*** MATERIAL FOR THE TASK Section Begins ***

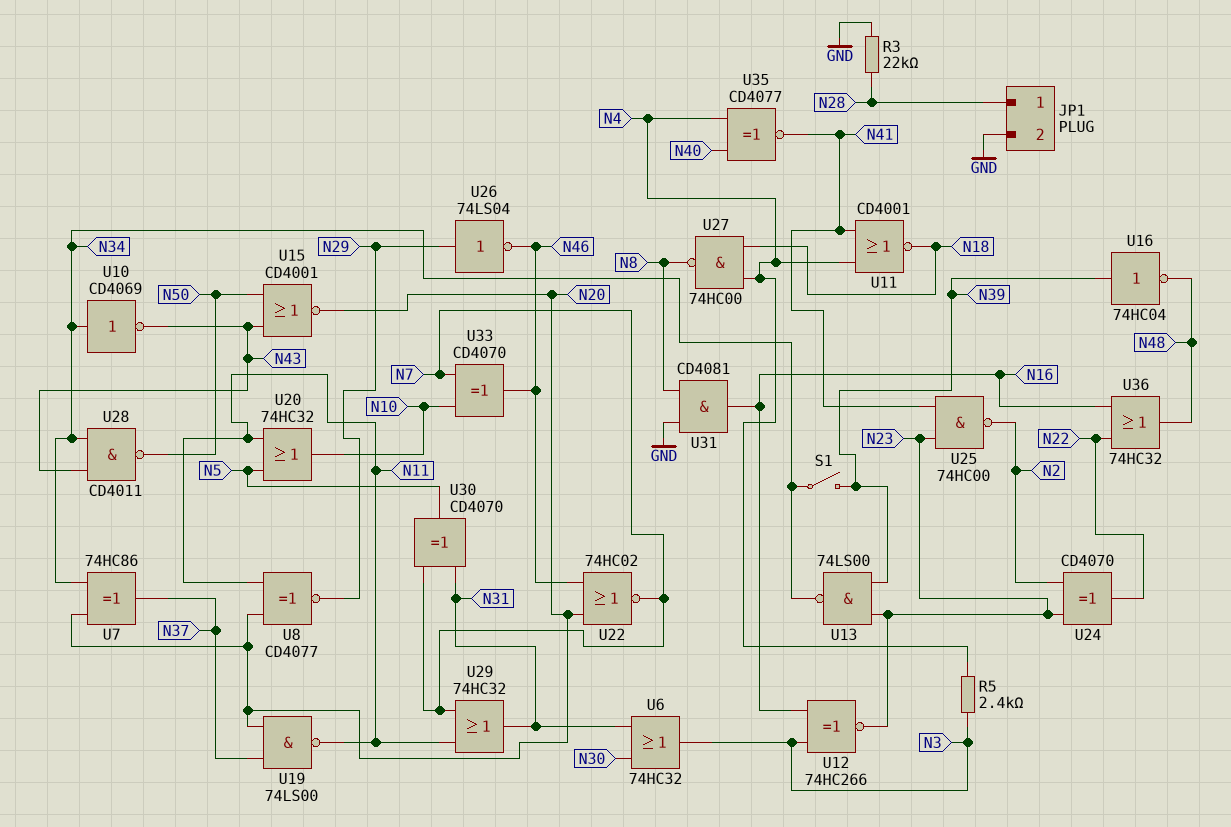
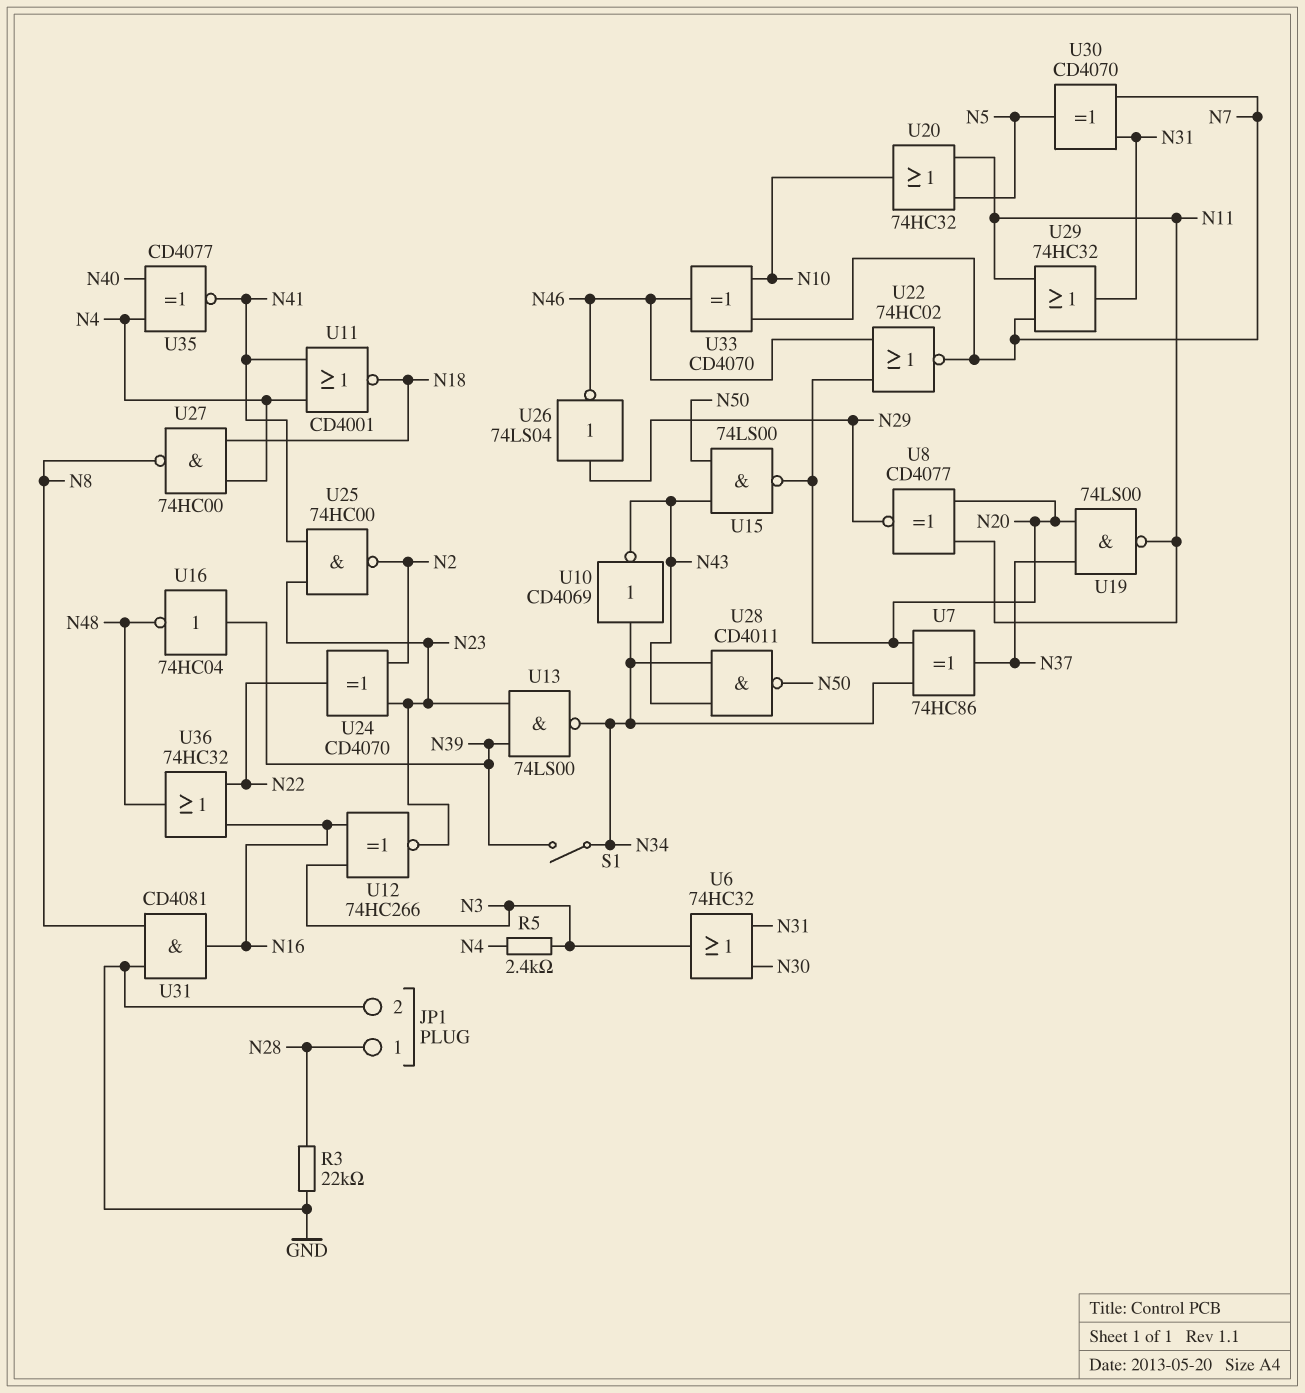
U15: NOR CD4001 (in N43, in N50, out N20) -> NAND 74LS00 (in N43, in N50, out N20)

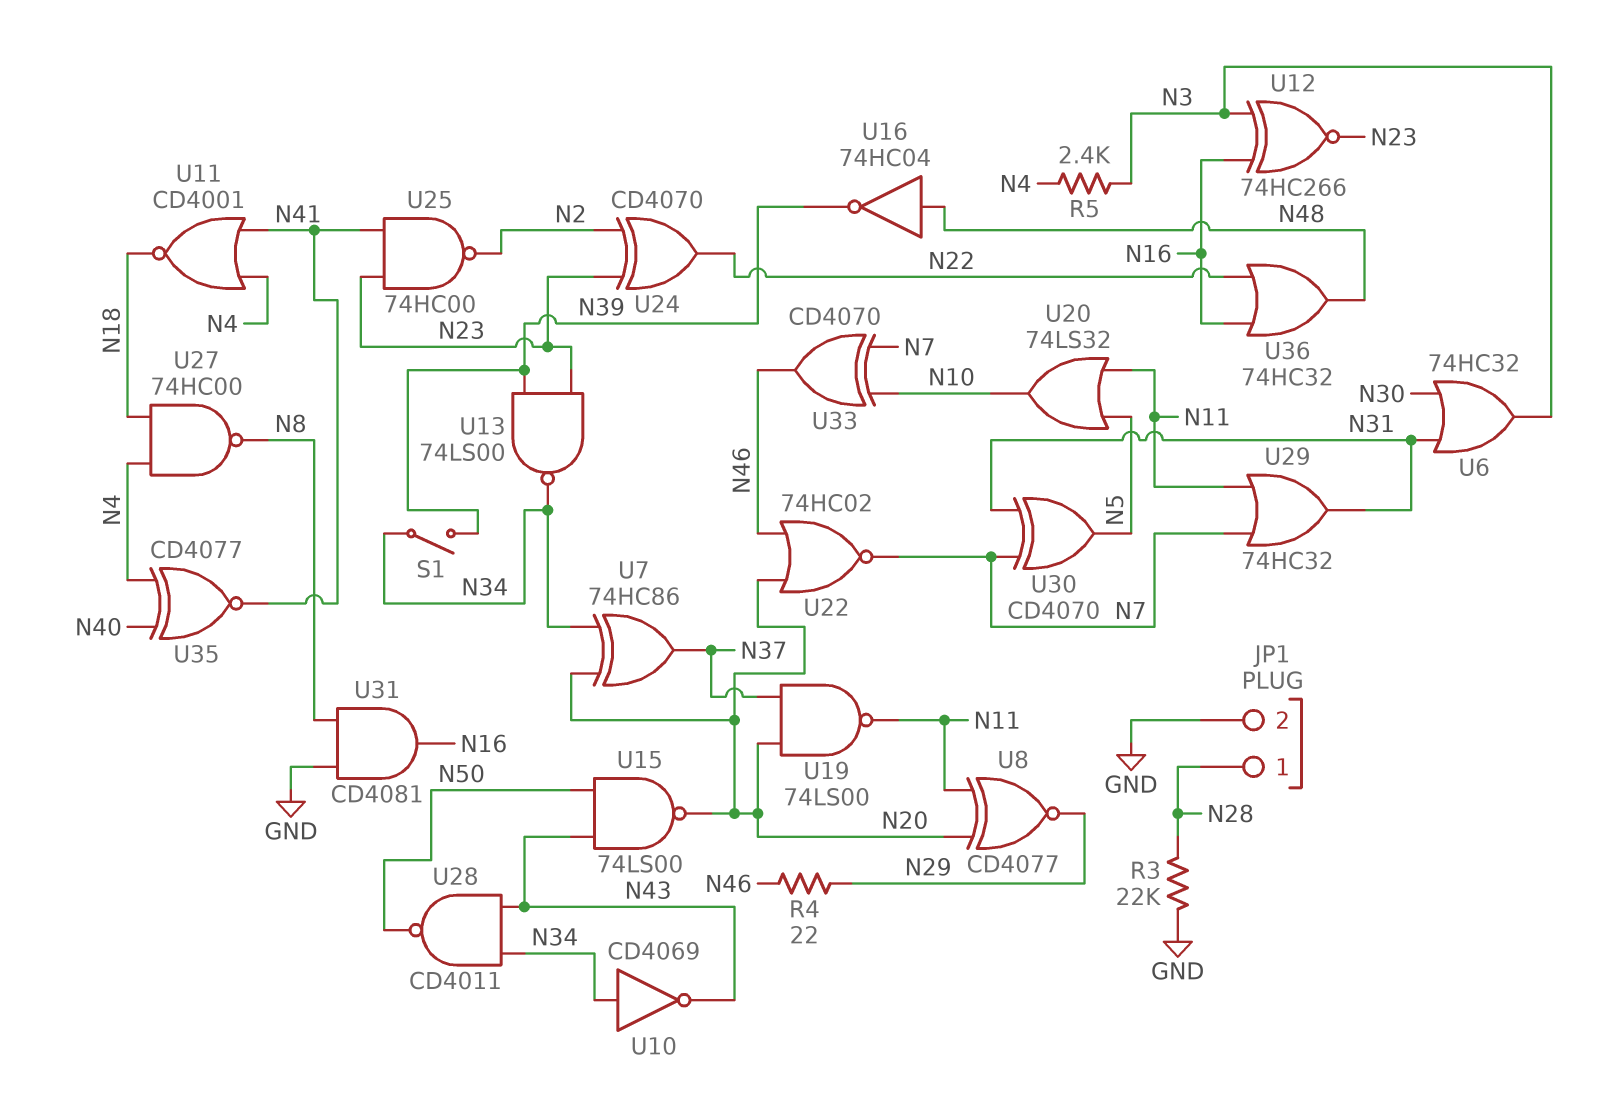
R4: none -> 22 (N29, N46)
U16: NOT 74HC04 (in N39, out N48) -> NOT 74HC04 (in N48, out N39)
U20: OR 74HC32 (in N5, in N11, out N10) -> OR 74LS32 (in N5, in N11, out N10)
U26: NOT 74LS04 (in N29, out N46) -> none

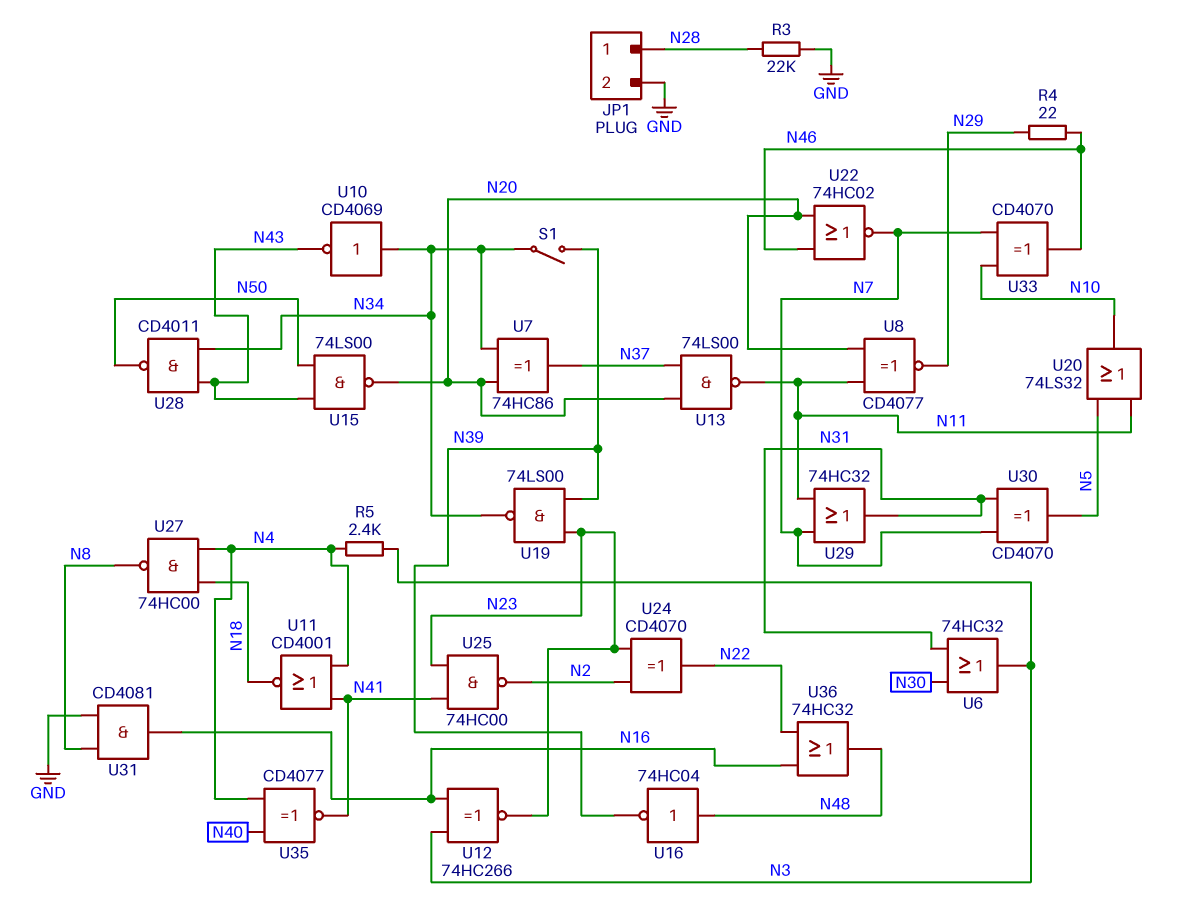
U13: NAND 74LS00 (in N23, in N39, out N34) -> NAND 74LS00 (in N20, in N37, out N11)
U19: NAND 74LS00 (in N20, in N37, out N11) -> NAND 74LS00 (in N23, in N39, out N34)

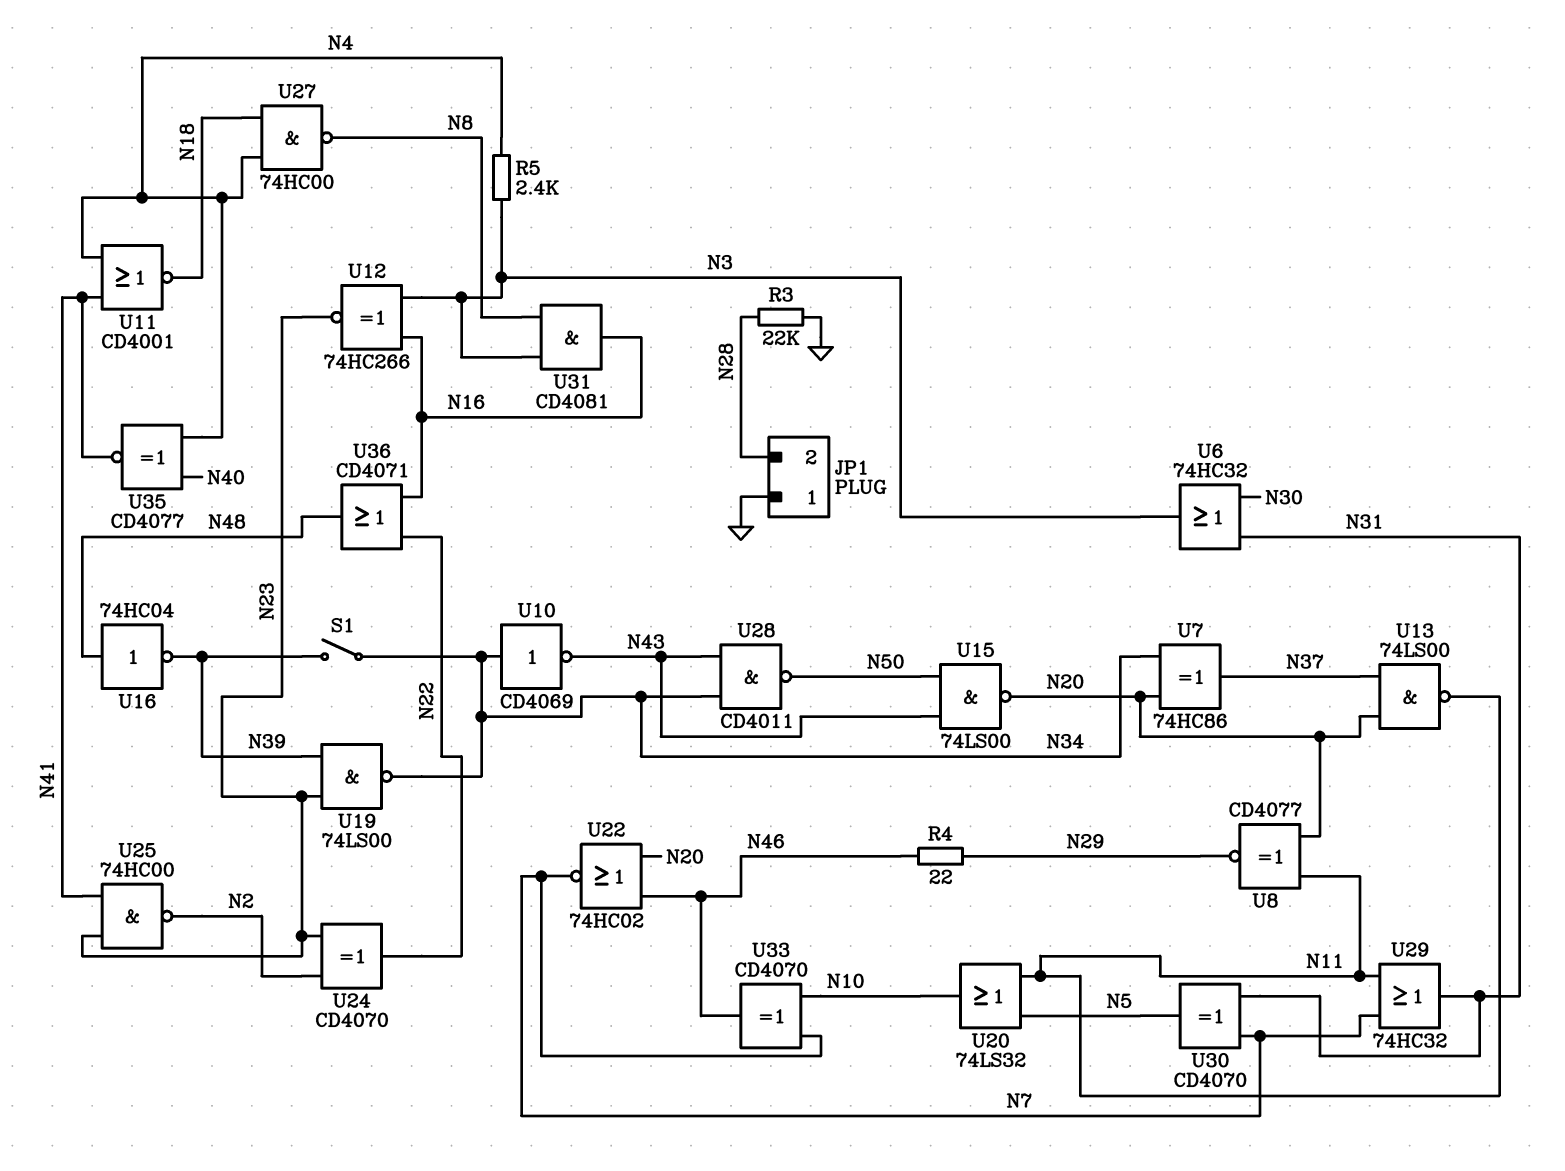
JP1 pin 1: N28 -> GND
JP1 pin 2: GND -> N28
U31: AND CD4081 (in GND, in N8, out N16) -> AND CD4081 (in N3, in N8, out N16)
U36: OR 74HC32 (in N16, in N22, out N48) -> OR CD4071 (in N16, in N22, out N48)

*** MATERIAL FOR THE TASK Section Ends ***

WHAT THIS TASK INVOLVES - Every line of the listing that includes "NAND" must be shown.

WRITTEN RESPONSE -
U15: NOR CD4001 (in N43, in N50, out N20) -> NAND 74LS00 (in N43, in N50, out N20)
U13: NAND 74LS00 (in N23, in N39, out N34) -> NAND 74LS00 (in N20, in N37, out N11)
U19: NAND 74LS00 (in N20, in N37, out N11) -> NAND 74LS00 (in N23, in N39, out N34)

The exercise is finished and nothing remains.